-------- Recorded information --------

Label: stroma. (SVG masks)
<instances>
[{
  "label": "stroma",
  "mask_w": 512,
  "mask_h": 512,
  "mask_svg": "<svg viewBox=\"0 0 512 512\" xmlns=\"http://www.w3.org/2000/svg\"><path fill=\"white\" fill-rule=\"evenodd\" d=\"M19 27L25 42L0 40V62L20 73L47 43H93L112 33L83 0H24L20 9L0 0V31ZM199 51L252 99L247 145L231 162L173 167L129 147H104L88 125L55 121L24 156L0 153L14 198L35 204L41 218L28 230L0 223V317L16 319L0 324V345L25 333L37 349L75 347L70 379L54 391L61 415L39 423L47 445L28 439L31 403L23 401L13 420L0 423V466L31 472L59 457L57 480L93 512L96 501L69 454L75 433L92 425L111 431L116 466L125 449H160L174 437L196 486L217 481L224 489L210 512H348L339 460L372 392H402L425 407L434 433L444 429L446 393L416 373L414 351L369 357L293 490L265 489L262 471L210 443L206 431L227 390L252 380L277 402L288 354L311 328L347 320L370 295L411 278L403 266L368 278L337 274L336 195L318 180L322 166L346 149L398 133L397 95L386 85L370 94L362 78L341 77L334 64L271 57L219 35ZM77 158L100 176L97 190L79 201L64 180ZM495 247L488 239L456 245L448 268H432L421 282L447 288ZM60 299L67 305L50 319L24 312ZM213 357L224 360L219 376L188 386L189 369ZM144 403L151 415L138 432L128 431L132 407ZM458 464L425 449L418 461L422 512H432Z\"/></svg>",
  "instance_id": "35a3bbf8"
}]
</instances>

--------
-------- Recorded information --------

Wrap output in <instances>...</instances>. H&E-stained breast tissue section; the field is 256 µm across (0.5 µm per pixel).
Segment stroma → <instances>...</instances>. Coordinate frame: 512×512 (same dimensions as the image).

--------

_Aim of the task_
Output exactly the lines of the material above from the one containing "Wrap output in" up to and including the one containing "Segment stroma →".

_Result of this exercise_
Wrap output in <instances>...</instances>. H&E-stained breast tissue section; the field is 256 µm across (0.5 µm per pixel).
Segment stroma → <instances>...</instances>. Coordinate frame: 512×512 (same dimensions as the image).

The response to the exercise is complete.